WORK TO BE COMPLETED
Copy the lines below verbatim, but only from the line containing "white hammer [196,112,356,175]" through the end of the data.

Stored dataset items:
BEGIN

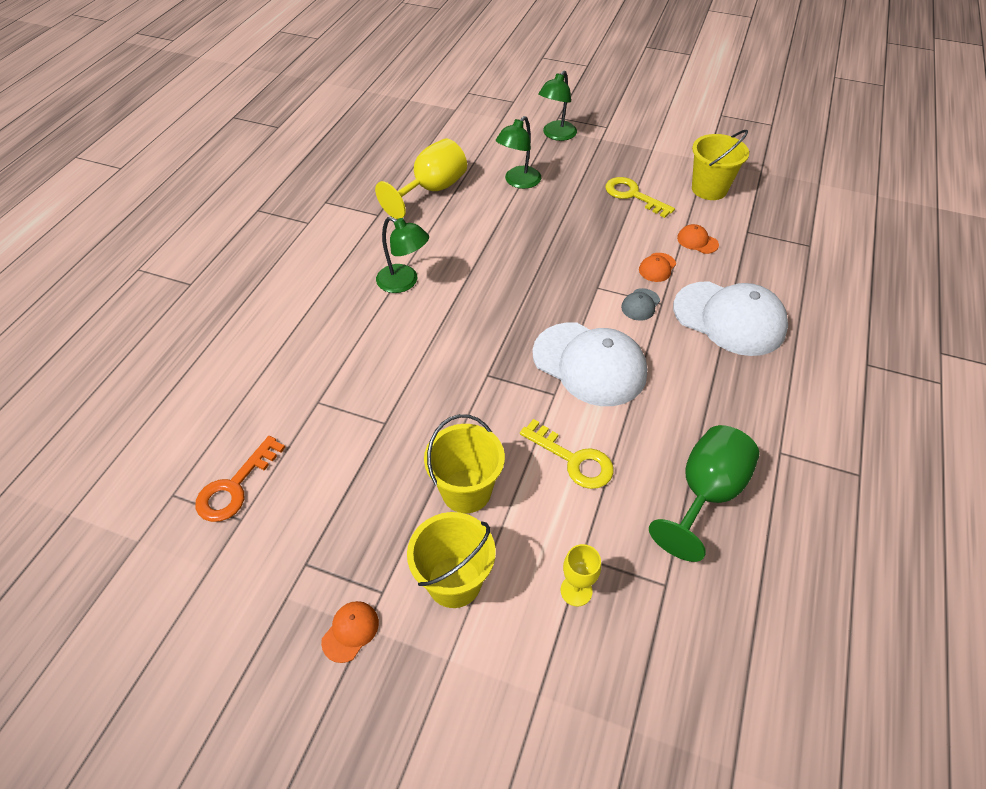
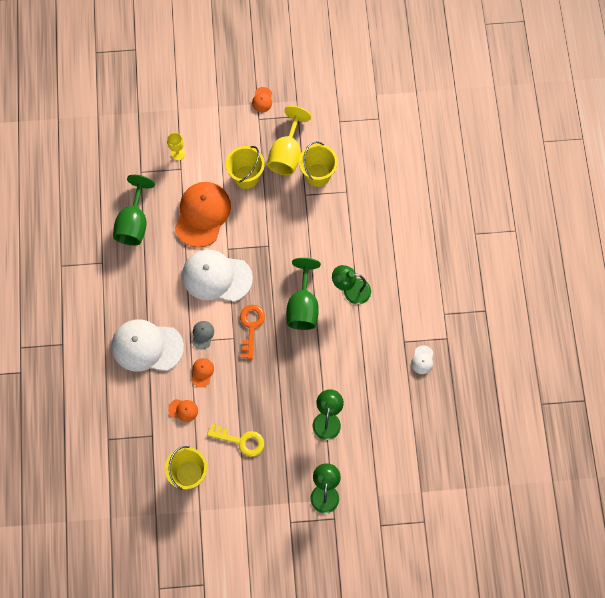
camera: 155 degrees right, 20 degrees up
orange key [195,436,286,522] -> orange key moved to [240,305,265,359]
yellow goblet [375,138,467,219] -> yellow goblet moved to [267,106,311,175]
yellow bucket [407,512,496,608] -> yellow bucket moved to [299,141,338,187]
yellow key [520,419,614,489] -> orange cap [175,182,231,248]
none -> green goblet [286,258,321,330]
none -> white cap [411,345,433,374]

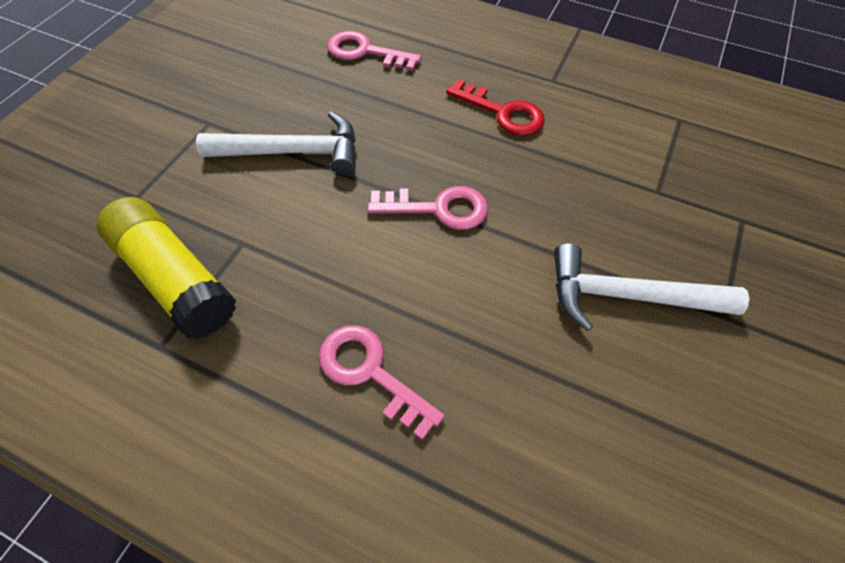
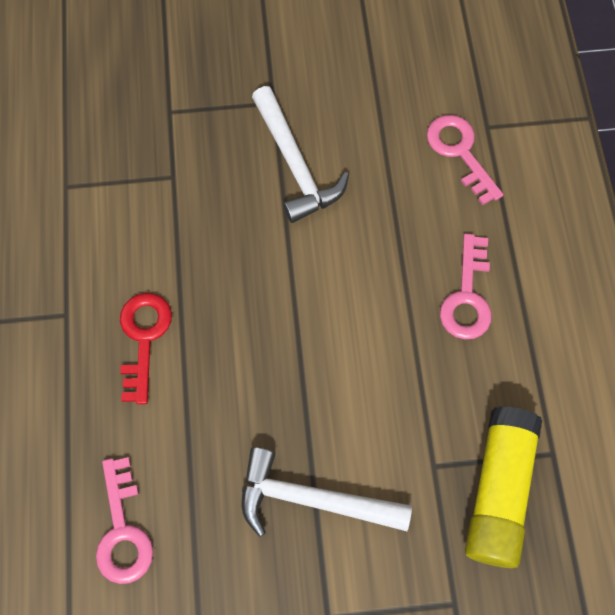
camera: 120 degrees left, 10 degrees up
white hammer [196,112,356,175] -> white hammer turned 45 degrees counterclockwise [241,447,412,537]
pink key [367,186,488,230] -> pink key moved to [427,115,503,205]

END

COMPLETED TASK
white hammer [196,112,356,175] -> white hammer turned 45 degrees counterclockwise [241,447,412,537]
pink key [367,186,488,230] -> pink key moved to [427,115,503,205]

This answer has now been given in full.